Assigned task: Both the line with "purple slope F3:G3" and the line with "none -> blue tile E5:G6 level 1" in the records below must appear in the output, along with every line between them, exactly and with nothing added.

Data section:
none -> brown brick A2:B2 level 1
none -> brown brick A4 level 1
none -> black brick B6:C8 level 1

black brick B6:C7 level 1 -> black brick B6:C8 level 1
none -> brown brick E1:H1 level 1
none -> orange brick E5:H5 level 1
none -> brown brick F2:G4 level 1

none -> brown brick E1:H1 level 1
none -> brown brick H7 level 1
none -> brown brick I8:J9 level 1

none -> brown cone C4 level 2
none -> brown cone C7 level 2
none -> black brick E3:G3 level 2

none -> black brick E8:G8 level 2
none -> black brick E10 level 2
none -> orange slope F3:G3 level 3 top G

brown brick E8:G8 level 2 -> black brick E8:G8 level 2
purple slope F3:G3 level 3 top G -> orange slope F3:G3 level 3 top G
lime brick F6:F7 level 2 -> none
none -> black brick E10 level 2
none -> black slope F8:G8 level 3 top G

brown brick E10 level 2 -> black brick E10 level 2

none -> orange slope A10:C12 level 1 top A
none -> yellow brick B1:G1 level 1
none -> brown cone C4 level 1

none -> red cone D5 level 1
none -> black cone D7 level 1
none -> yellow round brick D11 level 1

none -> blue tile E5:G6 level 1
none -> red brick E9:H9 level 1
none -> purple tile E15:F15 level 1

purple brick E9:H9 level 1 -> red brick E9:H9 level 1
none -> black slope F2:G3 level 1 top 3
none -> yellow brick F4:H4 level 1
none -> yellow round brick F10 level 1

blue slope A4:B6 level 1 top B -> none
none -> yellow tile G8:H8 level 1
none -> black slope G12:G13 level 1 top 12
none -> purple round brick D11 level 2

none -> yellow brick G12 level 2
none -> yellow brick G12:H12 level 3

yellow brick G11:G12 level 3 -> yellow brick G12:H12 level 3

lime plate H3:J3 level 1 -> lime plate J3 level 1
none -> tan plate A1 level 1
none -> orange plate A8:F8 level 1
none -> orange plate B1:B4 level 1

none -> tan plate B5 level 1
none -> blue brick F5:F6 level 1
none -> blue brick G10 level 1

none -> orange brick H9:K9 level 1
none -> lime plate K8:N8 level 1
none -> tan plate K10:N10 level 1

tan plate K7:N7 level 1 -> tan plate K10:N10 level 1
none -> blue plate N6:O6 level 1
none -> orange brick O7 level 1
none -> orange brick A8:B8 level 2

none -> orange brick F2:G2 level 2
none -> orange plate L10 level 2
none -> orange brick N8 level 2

Response box:
purple slope F3:G3 level 3 top G -> orange slope F3:G3 level 3 top G
lime brick F6:F7 level 2 -> none
none -> black brick E10 level 2
none -> black slope F8:G8 level 3 top G

brown brick E10 level 2 -> black brick E10 level 2

none -> orange slope A10:C12 level 1 top A
none -> yellow brick B1:G1 level 1
none -> brown cone C4 level 1

none -> red cone D5 level 1
none -> black cone D7 level 1
none -> yellow round brick D11 level 1

none -> blue tile E5:G6 level 1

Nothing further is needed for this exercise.